Exercise →
Repeat every line from the line containing "none -> yellow brick K10:K11 level 1" to the end of the data, exactly. Leave the pictures out.

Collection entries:
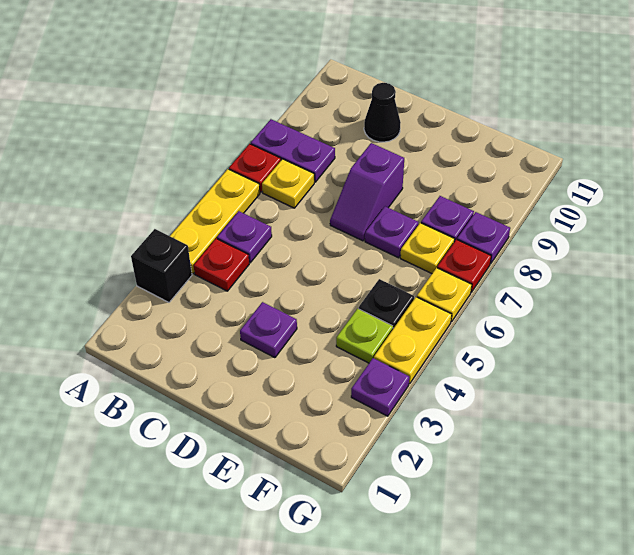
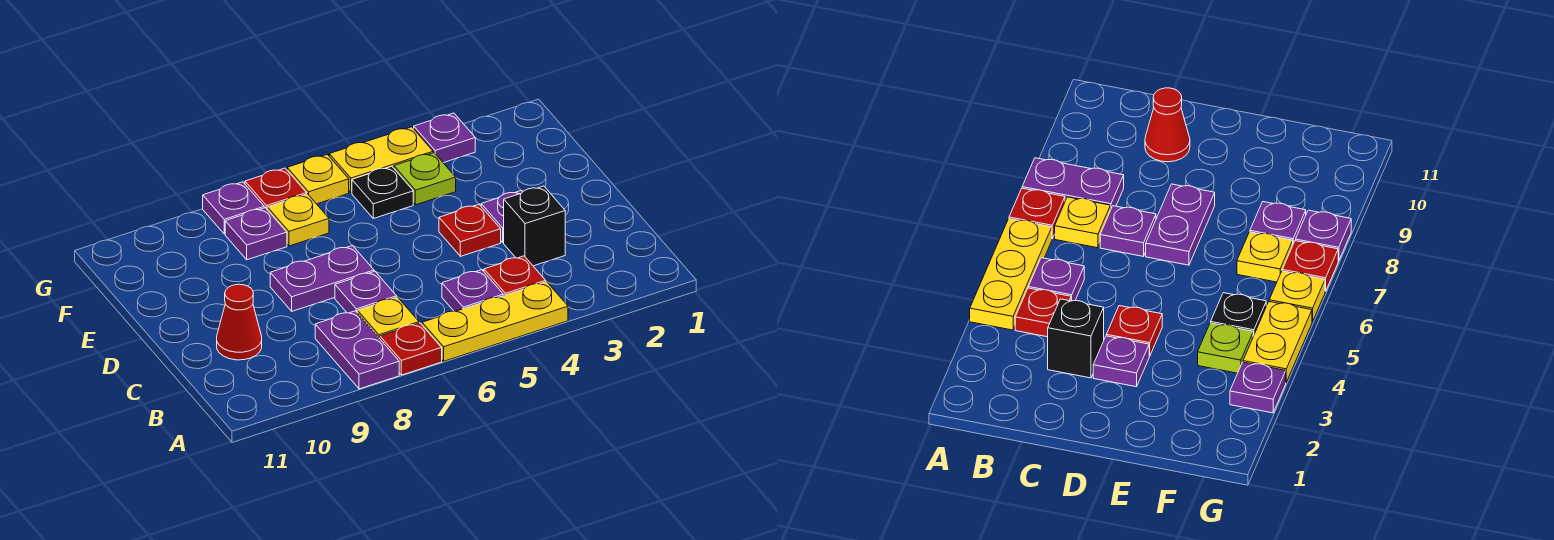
black brick A3 level 1 -> black brick C3 level 1
black cone C10 level 1 -> red cone C10 level 1
none -> red plate D4 level 1
purple slope D7:D8 level 1 top 8 -> purple plate D7:D8 level 1
purple plate E7 level 1 -> purple plate C7 level 1

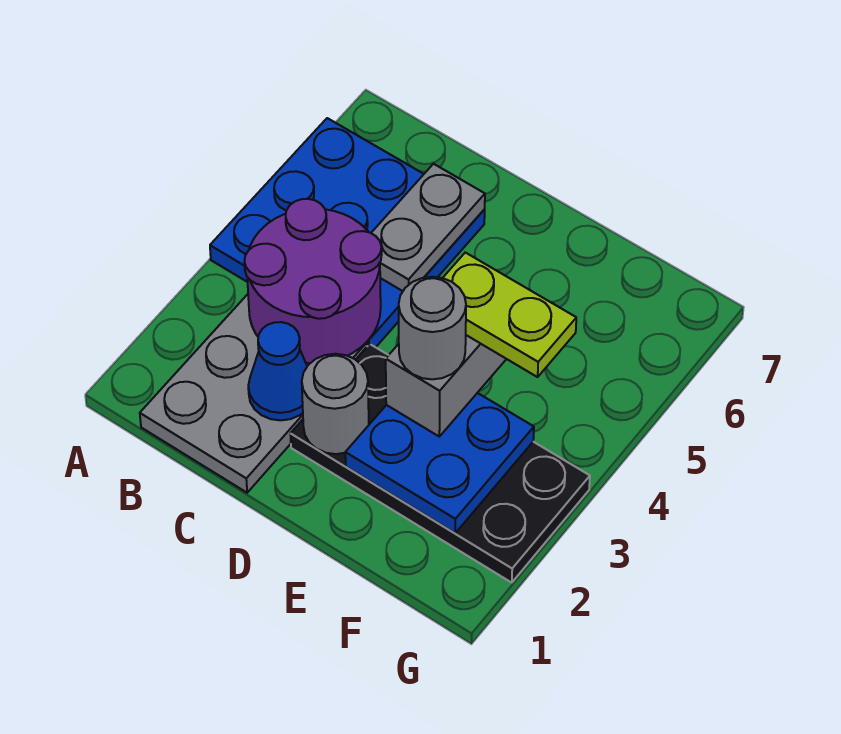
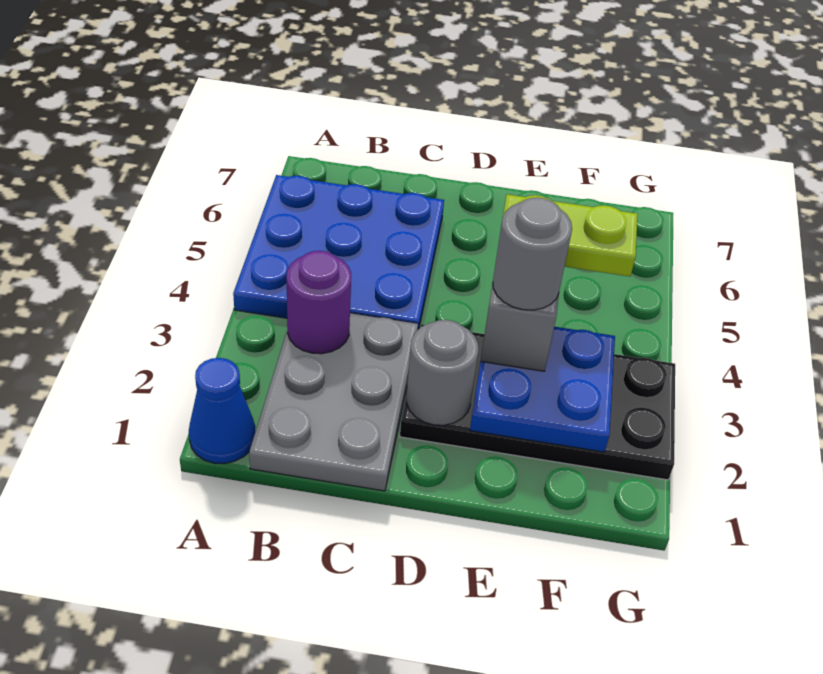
purple round brick B3:C4 level 2 -> purple round brick B3 level 2
blue cone C2 level 2 -> blue cone A1 level 1
grey plate C5:C6 level 2 -> none

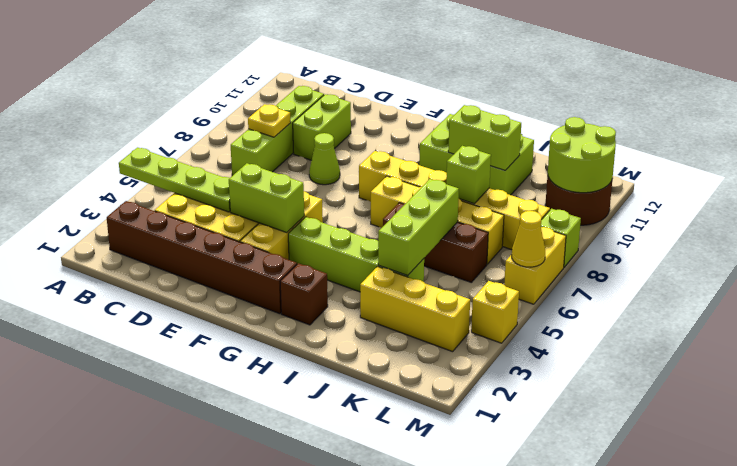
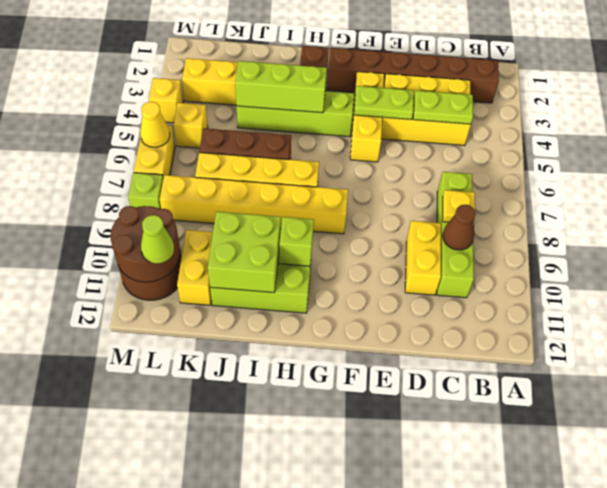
lime plate A4:D4 level 2 -> lime plate C4:D4 level 2
none -> brown cone C9 level 2
lime brick D9:D10 level 1 -> yellow brick D9:D10 level 1
lime brick E4:F4 level 2 -> lime plate E4:F4 level 2
lime cone E8 level 1 -> lime cone L11 level 3
lime brick I10:J10 level 2 -> lime brick I10:J11 level 2
lime brick J4:J6 level 2 -> lime brick H4:J4 level 2
lime brick J8 level 2 -> lime brick H10 level 2
none -> yellow brick K10:K11 level 1
none -> yellow brick L5 level 1
lime round brick L10:M11 level 2 -> brown round brick L10:M11 level 2

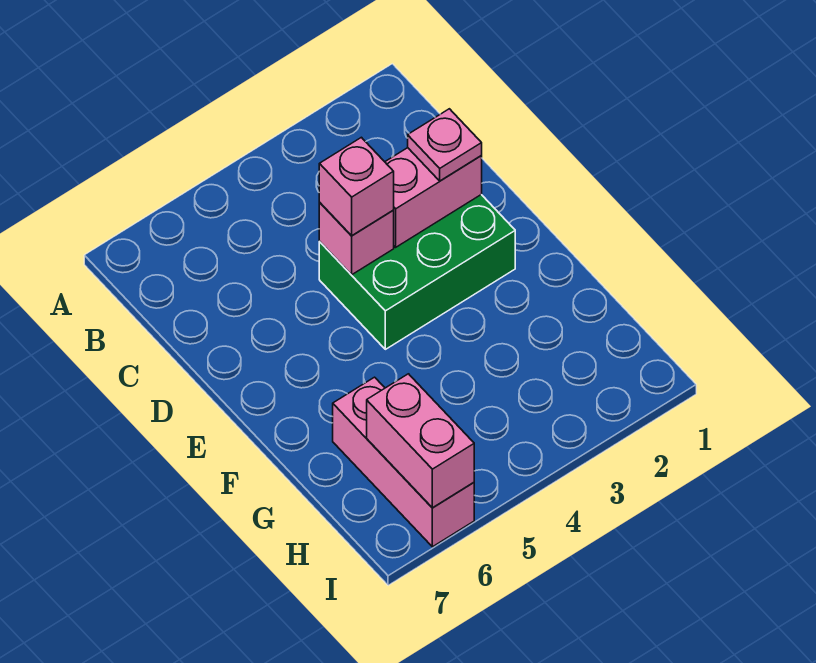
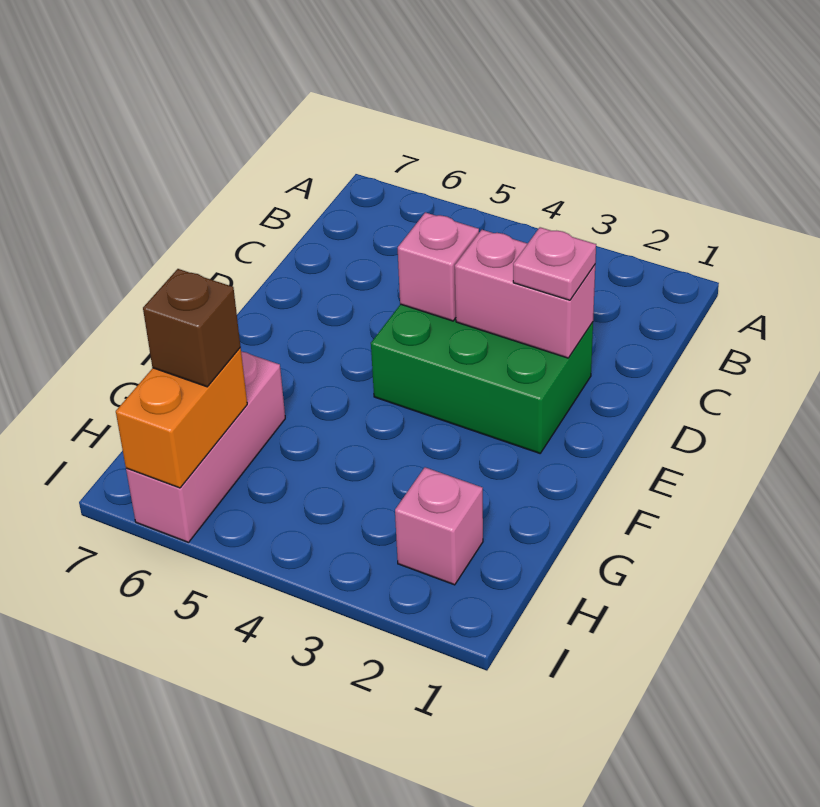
pink brick D4 level 3 -> pink brick H2 level 1
pink brick H6:I6 level 2 -> orange brick H6:I6 level 2
none -> brown brick H6 level 3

Written reply →
none -> yellow brick K10:K11 level 1
none -> yellow brick L5 level 1
lime round brick L10:M11 level 2 -> brown round brick L10:M11 level 2

pink brick D4 level 3 -> pink brick H2 level 1
pink brick H6:I6 level 2 -> orange brick H6:I6 level 2
none -> brown brick H6 level 3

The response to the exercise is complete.